→ Given entries

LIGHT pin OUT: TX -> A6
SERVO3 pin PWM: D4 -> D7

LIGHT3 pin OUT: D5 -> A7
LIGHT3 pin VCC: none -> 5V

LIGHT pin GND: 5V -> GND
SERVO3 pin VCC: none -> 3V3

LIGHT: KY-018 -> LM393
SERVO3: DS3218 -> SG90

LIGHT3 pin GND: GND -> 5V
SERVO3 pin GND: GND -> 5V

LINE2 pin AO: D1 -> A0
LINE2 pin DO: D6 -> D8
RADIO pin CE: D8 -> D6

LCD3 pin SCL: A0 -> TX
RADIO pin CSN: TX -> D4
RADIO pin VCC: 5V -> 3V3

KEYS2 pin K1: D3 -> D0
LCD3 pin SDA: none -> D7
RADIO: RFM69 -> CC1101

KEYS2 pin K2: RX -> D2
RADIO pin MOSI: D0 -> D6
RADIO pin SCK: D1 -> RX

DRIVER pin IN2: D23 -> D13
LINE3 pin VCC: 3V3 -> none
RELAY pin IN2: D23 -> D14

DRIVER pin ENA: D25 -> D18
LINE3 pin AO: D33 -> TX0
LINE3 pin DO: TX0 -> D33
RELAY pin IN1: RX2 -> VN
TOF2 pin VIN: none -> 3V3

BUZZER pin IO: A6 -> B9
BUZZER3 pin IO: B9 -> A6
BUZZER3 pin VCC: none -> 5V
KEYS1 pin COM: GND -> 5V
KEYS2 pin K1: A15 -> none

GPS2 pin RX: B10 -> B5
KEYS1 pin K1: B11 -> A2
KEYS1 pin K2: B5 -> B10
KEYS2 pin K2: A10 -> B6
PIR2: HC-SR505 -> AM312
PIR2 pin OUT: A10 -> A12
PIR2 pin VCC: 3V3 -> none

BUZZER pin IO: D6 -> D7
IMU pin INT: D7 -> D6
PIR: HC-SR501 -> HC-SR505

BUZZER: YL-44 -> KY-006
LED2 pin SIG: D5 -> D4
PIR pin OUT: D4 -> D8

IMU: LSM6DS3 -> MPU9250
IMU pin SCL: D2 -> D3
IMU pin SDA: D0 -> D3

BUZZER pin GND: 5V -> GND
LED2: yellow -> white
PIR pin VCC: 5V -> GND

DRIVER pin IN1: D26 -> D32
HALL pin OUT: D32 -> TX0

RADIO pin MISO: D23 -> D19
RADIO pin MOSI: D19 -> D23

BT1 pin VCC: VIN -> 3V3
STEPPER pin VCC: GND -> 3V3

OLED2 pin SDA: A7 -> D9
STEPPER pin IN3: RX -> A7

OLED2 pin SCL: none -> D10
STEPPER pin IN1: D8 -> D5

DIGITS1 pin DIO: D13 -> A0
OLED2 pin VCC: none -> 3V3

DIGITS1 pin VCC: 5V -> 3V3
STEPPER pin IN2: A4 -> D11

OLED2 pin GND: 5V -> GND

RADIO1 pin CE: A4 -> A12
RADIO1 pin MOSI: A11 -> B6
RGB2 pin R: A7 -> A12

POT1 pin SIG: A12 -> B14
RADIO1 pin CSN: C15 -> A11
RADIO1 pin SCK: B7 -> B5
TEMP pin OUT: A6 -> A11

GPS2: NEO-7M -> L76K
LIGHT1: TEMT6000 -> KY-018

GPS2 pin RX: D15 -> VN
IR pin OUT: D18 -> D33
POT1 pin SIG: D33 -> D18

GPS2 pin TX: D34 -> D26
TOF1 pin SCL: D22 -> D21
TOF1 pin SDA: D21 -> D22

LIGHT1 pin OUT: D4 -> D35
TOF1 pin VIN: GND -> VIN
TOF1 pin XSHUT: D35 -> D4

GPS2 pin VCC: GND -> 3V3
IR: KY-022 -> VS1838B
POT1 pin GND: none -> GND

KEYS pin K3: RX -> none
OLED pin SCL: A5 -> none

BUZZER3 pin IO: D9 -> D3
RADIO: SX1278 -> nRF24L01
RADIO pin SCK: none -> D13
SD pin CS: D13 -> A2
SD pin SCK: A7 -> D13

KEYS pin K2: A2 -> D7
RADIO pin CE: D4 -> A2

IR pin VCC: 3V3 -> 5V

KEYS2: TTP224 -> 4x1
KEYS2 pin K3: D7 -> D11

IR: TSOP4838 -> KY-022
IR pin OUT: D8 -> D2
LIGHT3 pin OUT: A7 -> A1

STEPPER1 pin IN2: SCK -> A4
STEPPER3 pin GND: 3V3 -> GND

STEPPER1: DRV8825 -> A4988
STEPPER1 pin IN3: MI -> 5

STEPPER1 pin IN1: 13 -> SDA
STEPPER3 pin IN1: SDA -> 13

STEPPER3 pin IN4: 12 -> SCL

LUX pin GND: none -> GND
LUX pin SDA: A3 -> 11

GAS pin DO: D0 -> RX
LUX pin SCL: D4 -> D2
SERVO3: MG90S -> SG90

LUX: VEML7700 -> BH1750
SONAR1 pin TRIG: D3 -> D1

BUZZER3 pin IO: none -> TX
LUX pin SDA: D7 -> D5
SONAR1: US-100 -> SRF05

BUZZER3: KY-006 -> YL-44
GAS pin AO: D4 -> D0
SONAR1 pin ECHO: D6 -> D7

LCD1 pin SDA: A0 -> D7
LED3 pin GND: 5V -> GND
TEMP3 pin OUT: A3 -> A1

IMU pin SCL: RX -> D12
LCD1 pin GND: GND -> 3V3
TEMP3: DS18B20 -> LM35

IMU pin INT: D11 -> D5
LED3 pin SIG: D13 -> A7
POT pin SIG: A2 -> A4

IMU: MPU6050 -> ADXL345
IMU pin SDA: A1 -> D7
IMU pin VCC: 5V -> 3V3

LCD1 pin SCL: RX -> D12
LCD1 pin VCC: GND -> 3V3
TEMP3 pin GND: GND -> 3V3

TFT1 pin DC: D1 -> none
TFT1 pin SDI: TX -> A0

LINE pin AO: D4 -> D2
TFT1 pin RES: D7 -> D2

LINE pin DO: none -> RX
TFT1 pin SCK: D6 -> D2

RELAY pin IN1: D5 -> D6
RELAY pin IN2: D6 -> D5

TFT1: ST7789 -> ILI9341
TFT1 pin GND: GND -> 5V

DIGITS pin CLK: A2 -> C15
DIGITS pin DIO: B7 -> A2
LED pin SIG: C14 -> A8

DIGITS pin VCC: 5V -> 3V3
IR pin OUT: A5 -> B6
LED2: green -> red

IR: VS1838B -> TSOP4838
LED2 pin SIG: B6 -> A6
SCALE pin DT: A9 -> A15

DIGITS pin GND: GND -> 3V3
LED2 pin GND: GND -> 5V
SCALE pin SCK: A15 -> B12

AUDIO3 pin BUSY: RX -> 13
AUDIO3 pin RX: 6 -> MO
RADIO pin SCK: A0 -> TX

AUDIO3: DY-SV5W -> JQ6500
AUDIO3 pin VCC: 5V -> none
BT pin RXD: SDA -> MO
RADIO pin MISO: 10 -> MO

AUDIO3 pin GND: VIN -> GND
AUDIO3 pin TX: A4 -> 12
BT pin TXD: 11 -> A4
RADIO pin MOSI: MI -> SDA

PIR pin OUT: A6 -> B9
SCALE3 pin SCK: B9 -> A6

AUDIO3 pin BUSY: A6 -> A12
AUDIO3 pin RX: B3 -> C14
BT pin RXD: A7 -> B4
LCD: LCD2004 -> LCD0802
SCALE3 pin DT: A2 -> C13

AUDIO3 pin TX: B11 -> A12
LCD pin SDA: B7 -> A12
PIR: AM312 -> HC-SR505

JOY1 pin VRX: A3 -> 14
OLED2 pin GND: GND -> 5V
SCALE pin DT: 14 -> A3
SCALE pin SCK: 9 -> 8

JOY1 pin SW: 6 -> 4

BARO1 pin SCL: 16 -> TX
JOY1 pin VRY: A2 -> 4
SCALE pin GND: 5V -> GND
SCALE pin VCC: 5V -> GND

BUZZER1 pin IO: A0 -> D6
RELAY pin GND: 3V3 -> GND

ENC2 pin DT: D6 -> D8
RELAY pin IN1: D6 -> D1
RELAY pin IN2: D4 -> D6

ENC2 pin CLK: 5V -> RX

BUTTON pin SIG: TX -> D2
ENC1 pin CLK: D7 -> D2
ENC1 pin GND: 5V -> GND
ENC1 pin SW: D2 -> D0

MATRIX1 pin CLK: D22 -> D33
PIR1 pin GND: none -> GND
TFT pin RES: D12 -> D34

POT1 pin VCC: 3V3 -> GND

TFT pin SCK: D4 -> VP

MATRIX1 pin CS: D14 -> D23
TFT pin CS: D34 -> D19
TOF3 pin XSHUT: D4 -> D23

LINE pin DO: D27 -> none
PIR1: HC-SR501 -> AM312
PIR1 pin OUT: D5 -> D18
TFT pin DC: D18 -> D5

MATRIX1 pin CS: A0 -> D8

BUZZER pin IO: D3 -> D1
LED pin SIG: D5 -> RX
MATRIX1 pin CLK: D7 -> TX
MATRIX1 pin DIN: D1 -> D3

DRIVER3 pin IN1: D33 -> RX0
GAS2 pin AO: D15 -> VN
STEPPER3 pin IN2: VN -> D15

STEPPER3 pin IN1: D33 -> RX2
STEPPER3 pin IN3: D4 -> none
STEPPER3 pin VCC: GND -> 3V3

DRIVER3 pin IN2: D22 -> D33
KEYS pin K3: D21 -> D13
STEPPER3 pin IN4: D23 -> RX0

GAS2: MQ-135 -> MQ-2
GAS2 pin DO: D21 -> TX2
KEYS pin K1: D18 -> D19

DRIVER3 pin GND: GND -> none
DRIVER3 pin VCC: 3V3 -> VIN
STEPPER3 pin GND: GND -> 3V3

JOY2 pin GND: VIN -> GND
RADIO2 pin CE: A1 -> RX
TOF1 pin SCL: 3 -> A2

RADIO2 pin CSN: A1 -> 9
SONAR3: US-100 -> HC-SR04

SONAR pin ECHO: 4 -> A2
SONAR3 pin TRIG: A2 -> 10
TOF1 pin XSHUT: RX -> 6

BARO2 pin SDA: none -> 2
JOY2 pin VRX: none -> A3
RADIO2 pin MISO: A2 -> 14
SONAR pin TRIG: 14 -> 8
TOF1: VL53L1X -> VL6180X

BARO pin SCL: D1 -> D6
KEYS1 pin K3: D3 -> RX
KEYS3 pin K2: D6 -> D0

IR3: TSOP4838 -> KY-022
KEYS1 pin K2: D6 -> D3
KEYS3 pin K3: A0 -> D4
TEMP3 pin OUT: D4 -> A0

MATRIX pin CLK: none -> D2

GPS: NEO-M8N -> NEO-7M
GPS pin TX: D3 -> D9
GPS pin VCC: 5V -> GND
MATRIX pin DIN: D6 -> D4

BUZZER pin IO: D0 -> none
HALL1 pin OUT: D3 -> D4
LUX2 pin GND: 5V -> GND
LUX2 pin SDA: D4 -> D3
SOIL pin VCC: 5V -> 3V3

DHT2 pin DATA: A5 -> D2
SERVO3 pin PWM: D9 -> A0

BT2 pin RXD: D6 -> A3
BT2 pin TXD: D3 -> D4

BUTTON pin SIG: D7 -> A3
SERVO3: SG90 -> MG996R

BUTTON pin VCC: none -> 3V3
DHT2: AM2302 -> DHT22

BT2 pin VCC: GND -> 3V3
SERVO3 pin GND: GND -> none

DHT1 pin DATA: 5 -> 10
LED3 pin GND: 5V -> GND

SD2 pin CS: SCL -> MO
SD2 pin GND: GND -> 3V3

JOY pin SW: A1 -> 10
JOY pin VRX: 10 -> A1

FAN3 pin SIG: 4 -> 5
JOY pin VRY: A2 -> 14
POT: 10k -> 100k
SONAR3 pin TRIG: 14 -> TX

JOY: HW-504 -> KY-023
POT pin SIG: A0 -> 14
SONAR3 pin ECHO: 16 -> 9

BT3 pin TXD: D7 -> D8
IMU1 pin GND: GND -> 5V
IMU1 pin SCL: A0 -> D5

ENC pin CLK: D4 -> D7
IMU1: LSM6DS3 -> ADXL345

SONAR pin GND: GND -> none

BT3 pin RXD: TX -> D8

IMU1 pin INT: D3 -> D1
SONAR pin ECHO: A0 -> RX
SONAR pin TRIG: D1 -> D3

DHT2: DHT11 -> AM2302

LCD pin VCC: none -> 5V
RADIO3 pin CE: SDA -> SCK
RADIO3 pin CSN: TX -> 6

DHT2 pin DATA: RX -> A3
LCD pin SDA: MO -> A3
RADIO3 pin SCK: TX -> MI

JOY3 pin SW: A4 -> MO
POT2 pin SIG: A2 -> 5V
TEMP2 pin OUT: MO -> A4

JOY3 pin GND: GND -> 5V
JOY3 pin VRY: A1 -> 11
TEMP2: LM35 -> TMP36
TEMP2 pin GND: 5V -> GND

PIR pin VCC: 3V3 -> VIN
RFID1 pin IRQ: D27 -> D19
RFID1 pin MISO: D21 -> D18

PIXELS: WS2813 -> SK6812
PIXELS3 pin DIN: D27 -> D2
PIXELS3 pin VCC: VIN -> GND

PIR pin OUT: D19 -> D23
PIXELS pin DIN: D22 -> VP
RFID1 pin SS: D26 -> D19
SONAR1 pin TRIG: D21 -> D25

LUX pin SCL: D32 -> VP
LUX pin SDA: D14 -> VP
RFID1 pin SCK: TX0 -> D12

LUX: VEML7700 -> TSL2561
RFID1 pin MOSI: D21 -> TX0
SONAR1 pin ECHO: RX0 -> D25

→ Task goal
When you find a line in the records that contains the word "TRIG", copy it.

→ Written answer
SONAR1 pin TRIG: D3 -> D1
SONAR3 pin TRIG: A2 -> 10
SONAR pin TRIG: 14 -> 8
SONAR3 pin TRIG: 14 -> TX
SONAR pin TRIG: D1 -> D3
SONAR1 pin TRIG: D21 -> D25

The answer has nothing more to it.